What the task requires: Everything from the line with "blue watering can: 1 -> 0" down to the last line of the material below must be written out exactly. Leave out all other lines.

____

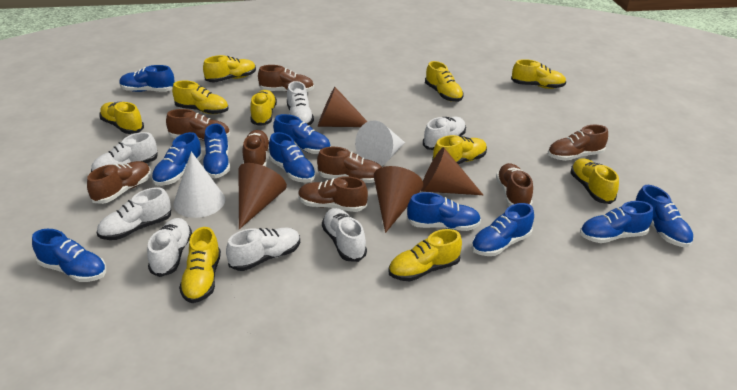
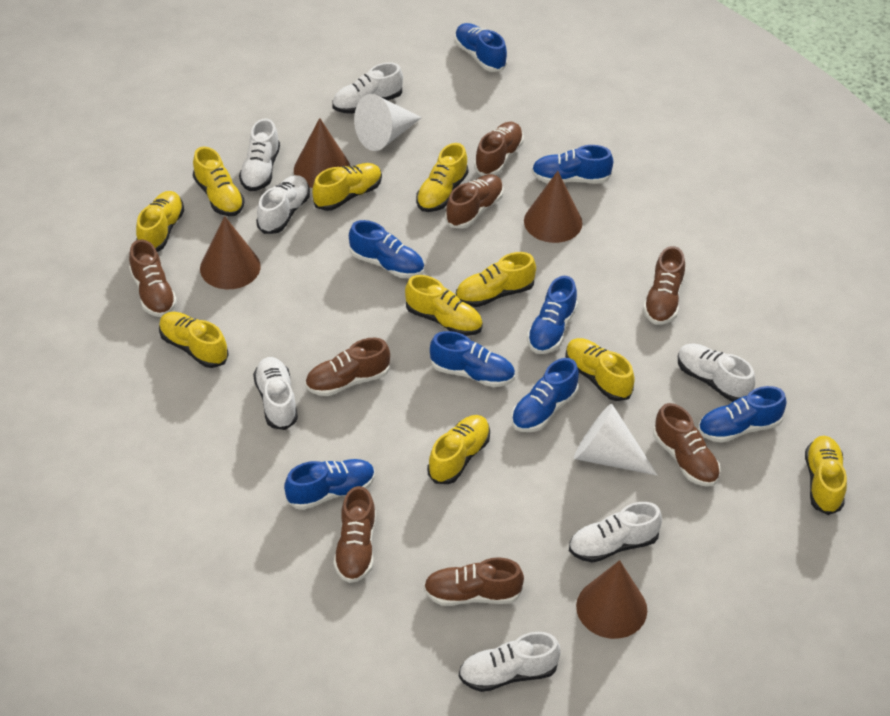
blue shoe: 10 -> 8

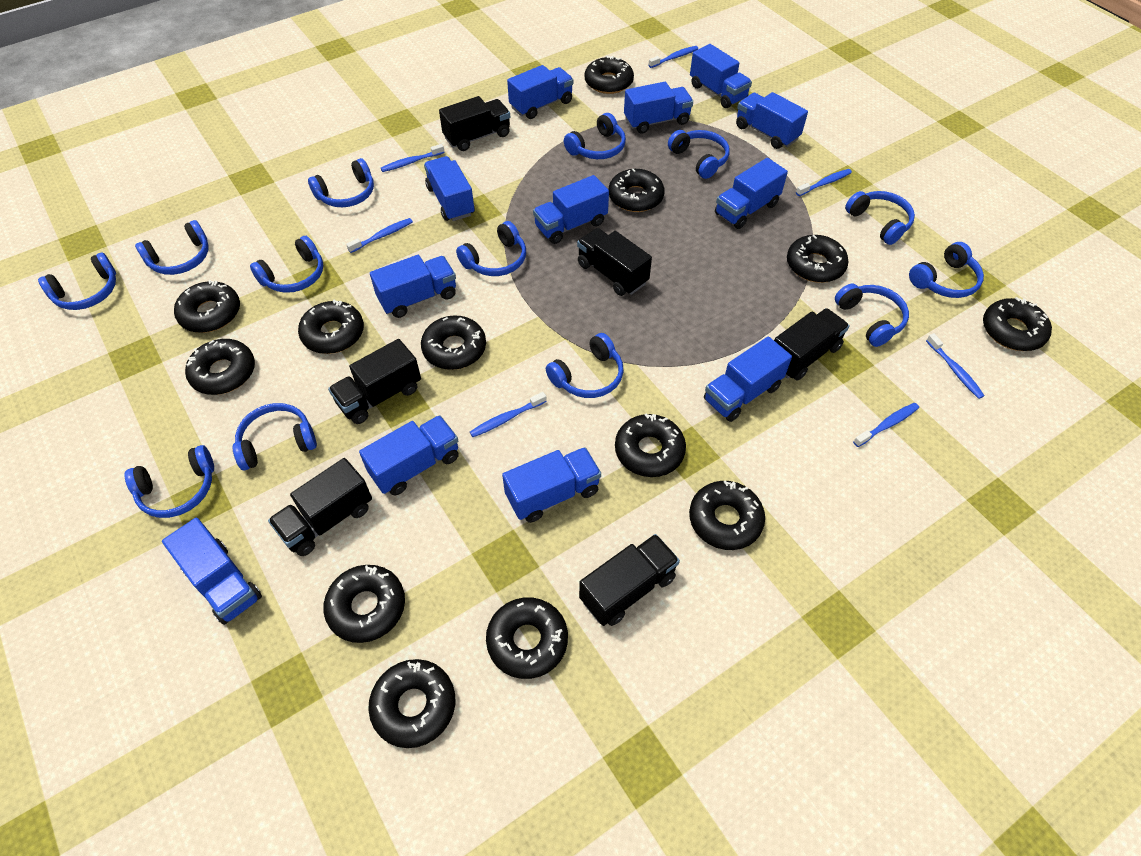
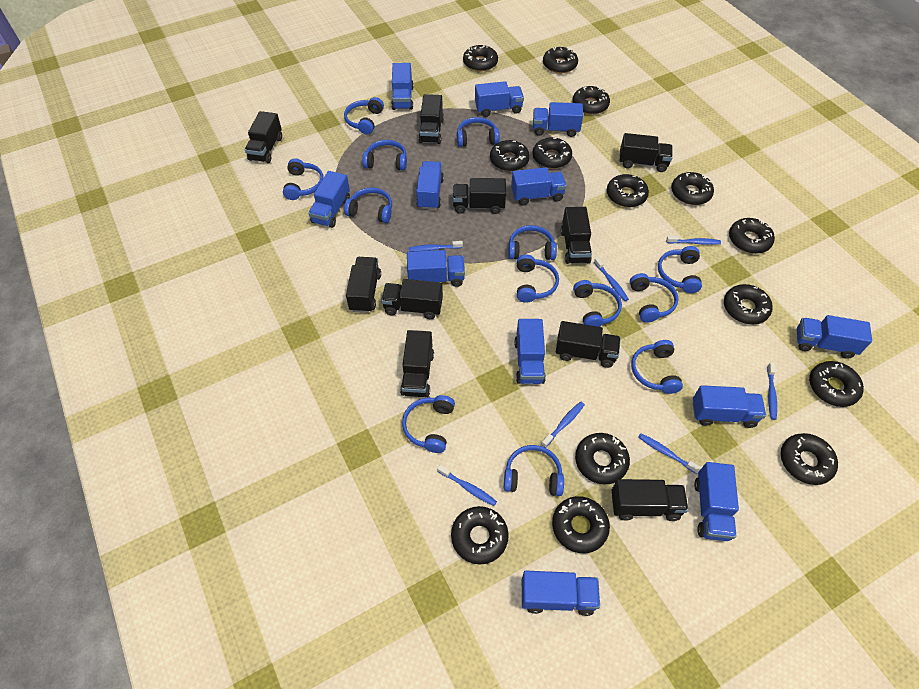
black donut: 13 -> 14
black truck: 6 -> 10

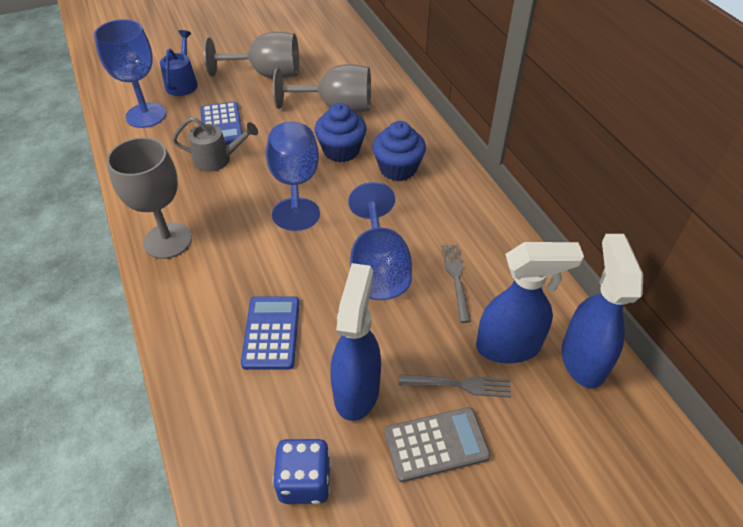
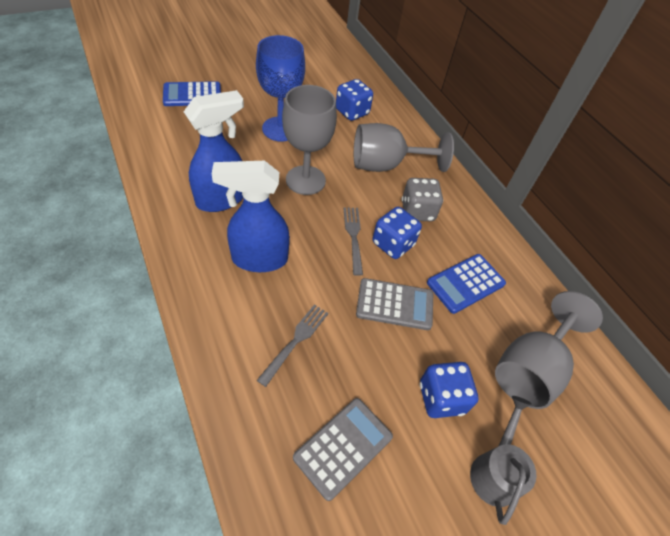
blue cupcake: 2 -> 0
blue dice: 1 -> 3
blue goblet: 3 -> 1
blue spray bottle: 3 -> 2
blue watering can: 1 -> 0
grey calculator: 1 -> 2
grey dice: 0 -> 1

____

Result of this exercise:
blue watering can: 1 -> 0
grey calculator: 1 -> 2
grey dice: 0 -> 1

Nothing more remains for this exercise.